*DATASET*.
──────────

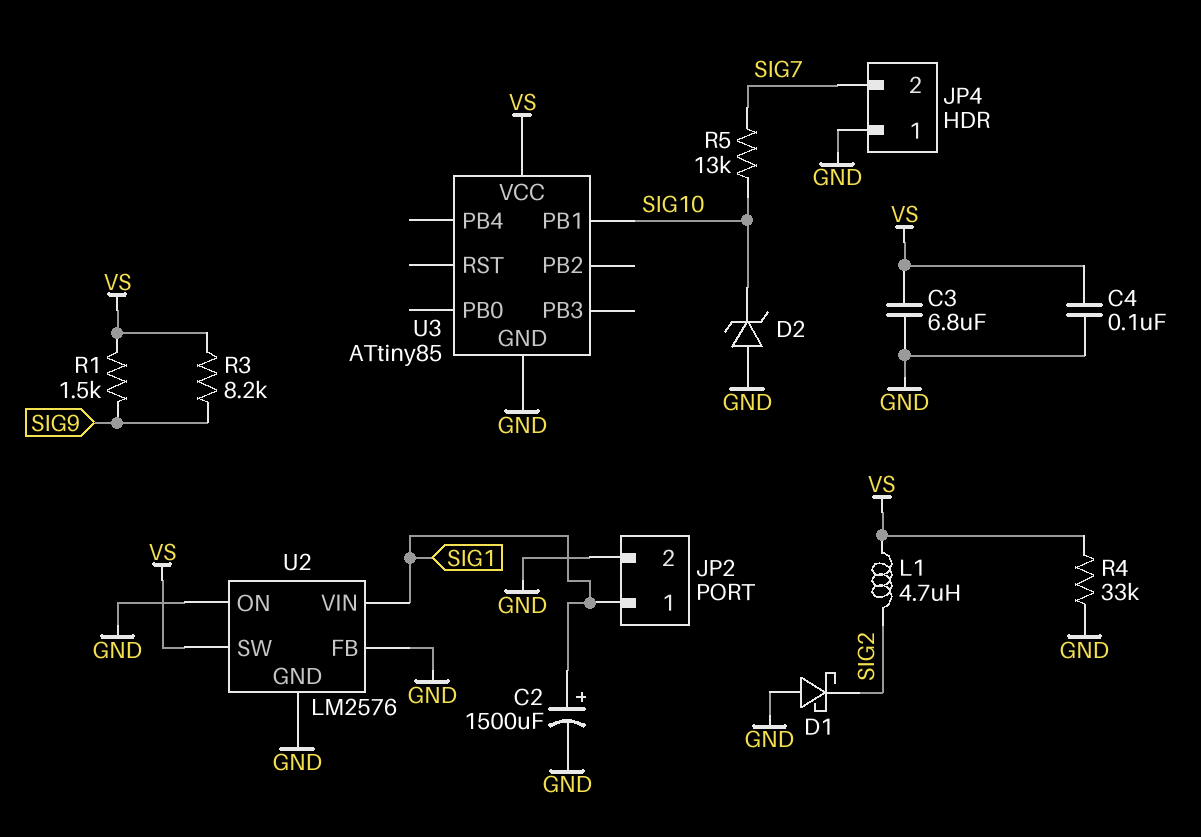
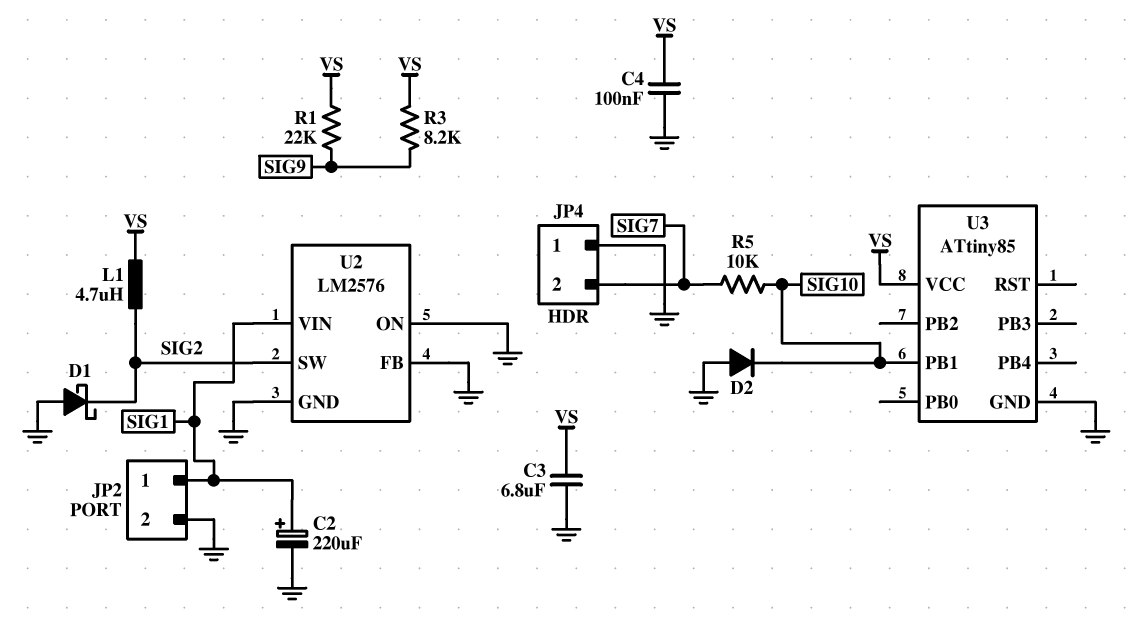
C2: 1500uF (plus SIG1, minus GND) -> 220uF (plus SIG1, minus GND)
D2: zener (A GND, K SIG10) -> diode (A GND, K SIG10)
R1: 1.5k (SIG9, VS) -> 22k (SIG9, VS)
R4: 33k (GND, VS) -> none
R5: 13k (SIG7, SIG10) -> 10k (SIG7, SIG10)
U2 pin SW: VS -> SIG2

──────────

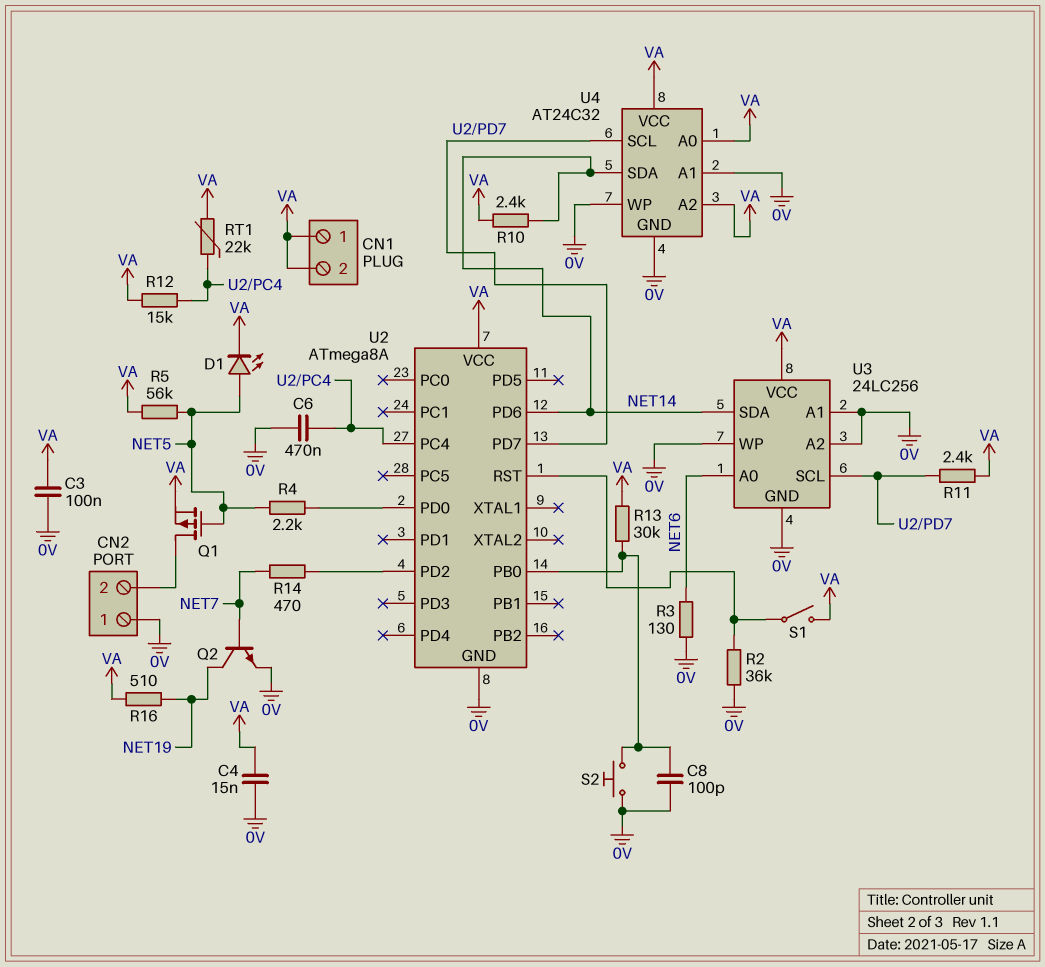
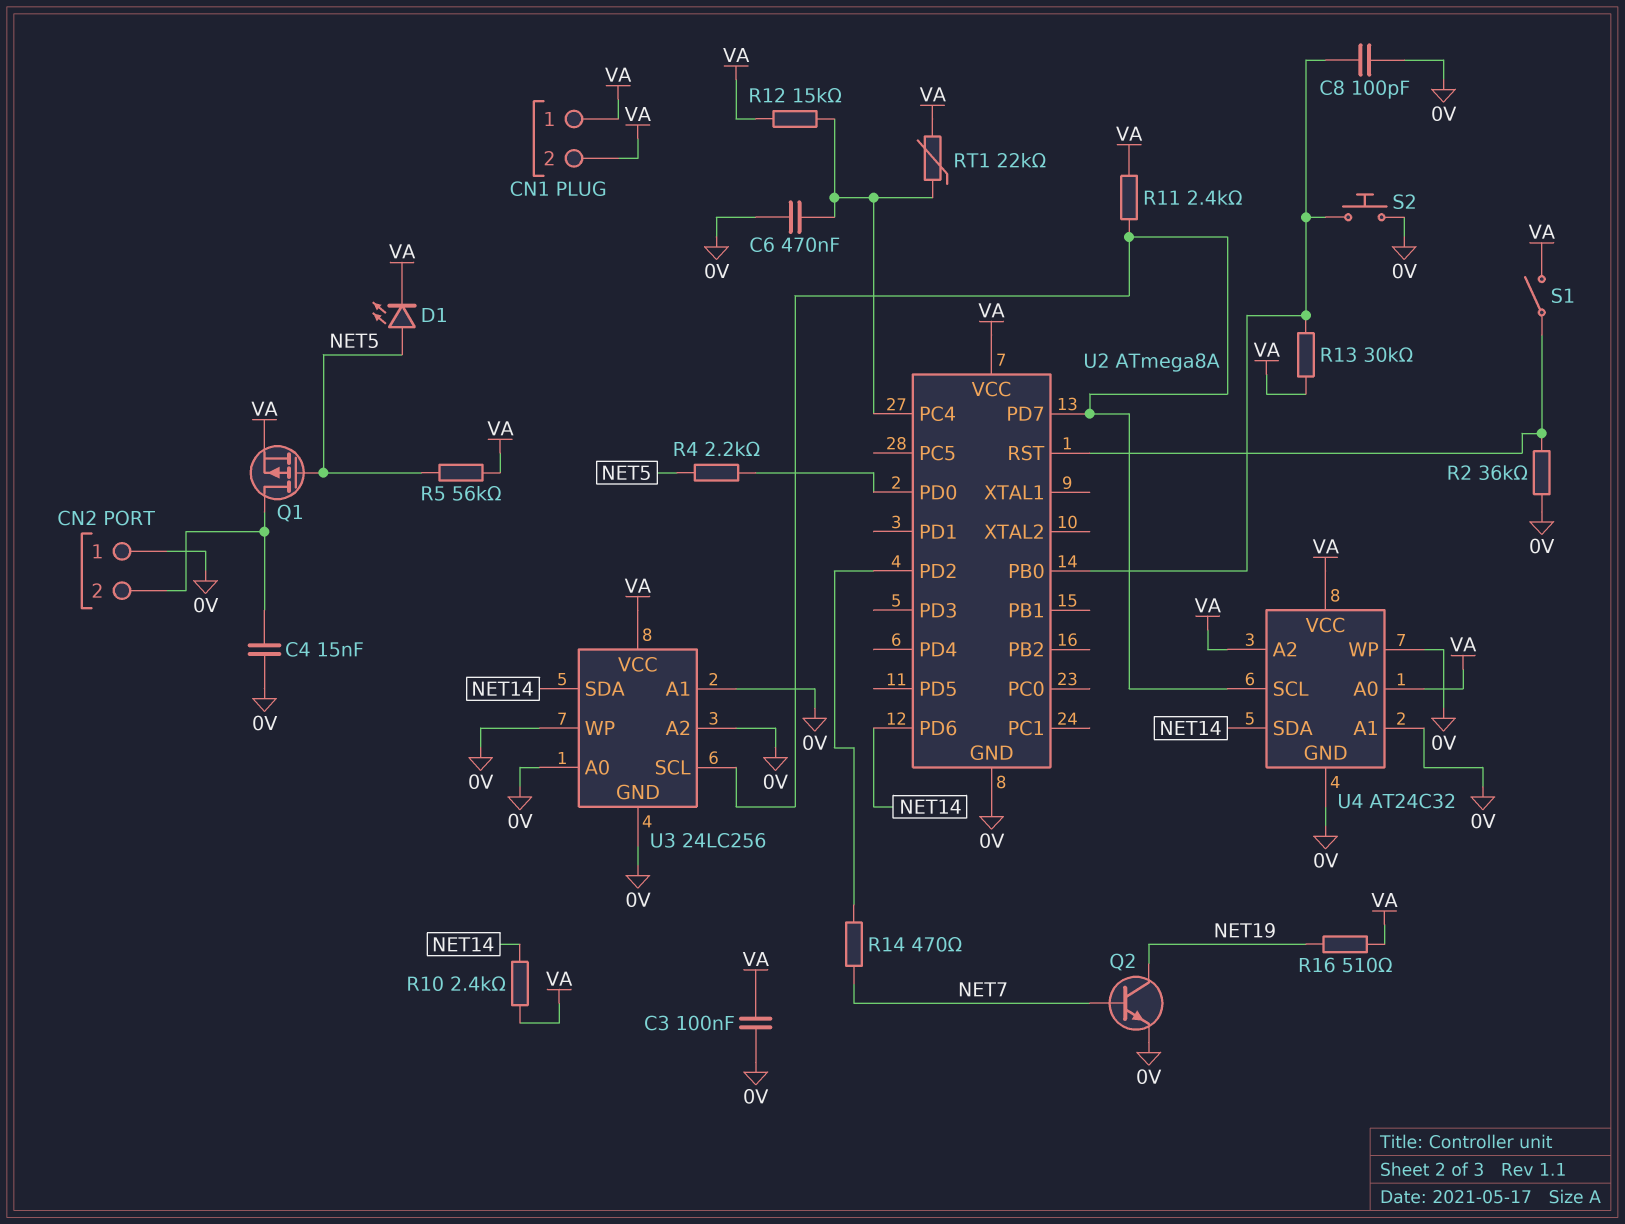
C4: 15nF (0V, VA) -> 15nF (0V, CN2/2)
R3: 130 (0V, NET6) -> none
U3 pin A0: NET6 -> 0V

──────────

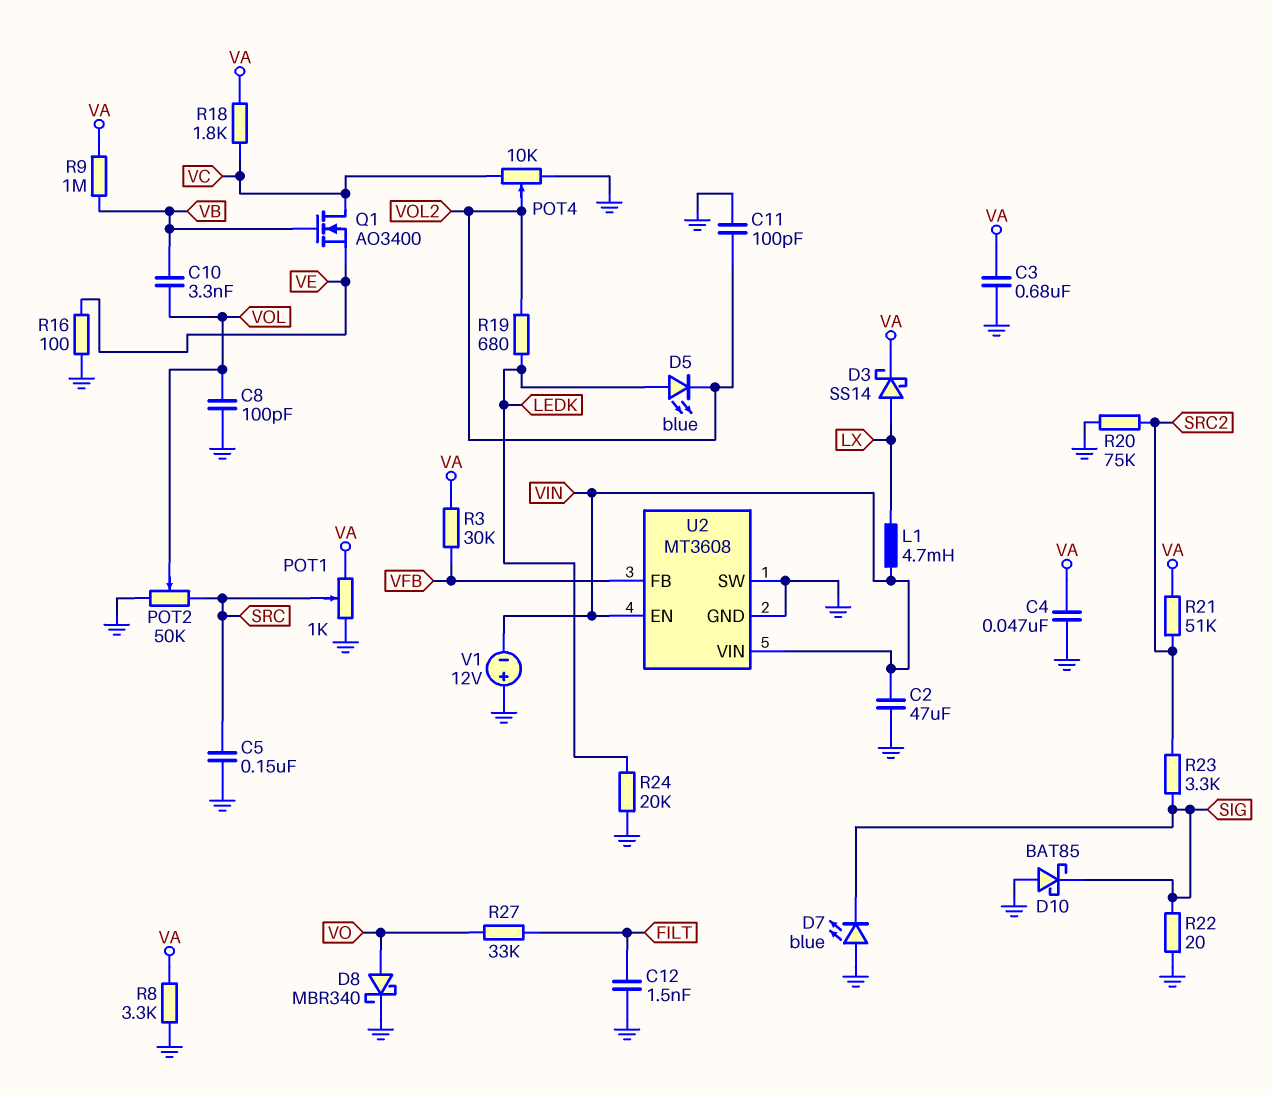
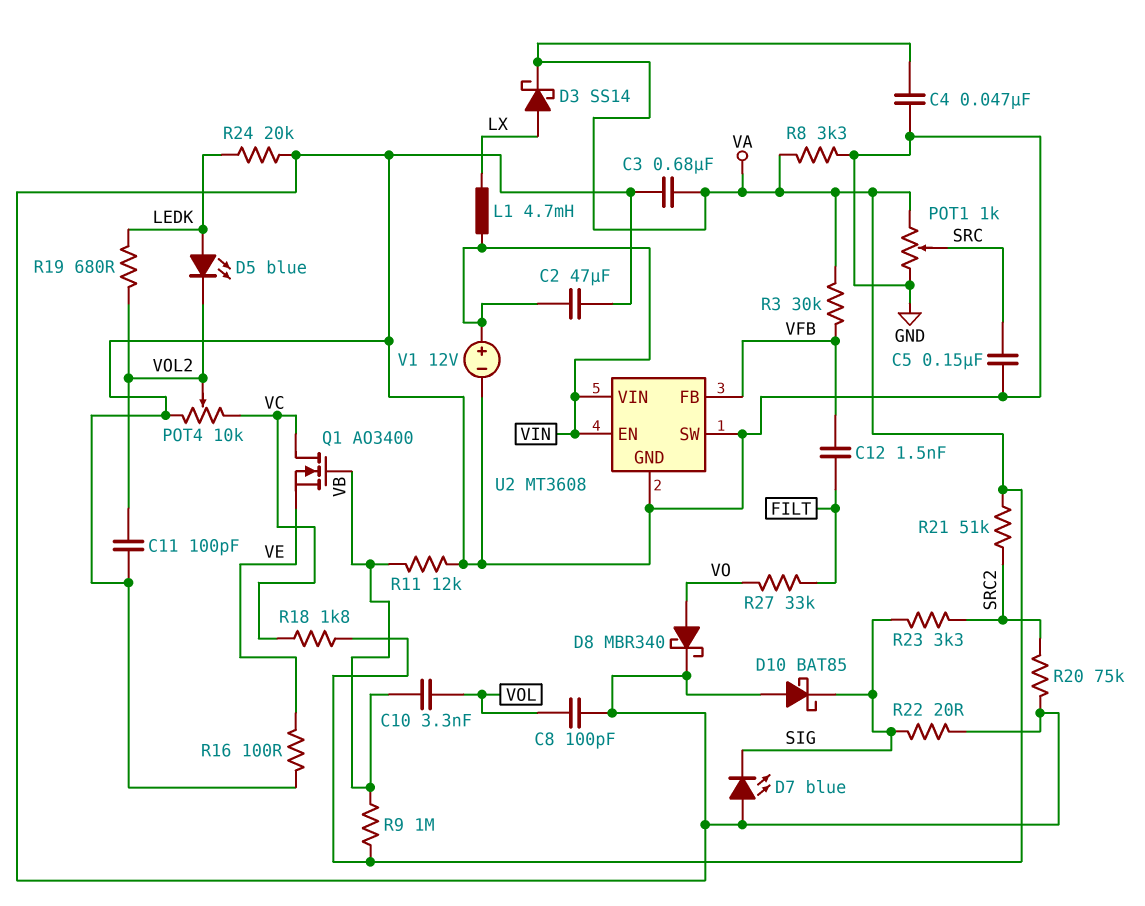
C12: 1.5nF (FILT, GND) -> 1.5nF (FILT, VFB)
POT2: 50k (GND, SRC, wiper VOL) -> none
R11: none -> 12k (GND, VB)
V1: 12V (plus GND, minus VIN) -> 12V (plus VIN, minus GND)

──────────

*DESCRIPTION OF THE TASK*.
Which lines of the records hold the string "none"? Copy each one.

*WRITTEN RESPONSE*.
R4: 33k (GND, VS) -> none
R3: 130 (0V, NET6) -> none
POT2: 50k (GND, SRC, wiper VOL) -> none
R11: none -> 12k (GND, VB)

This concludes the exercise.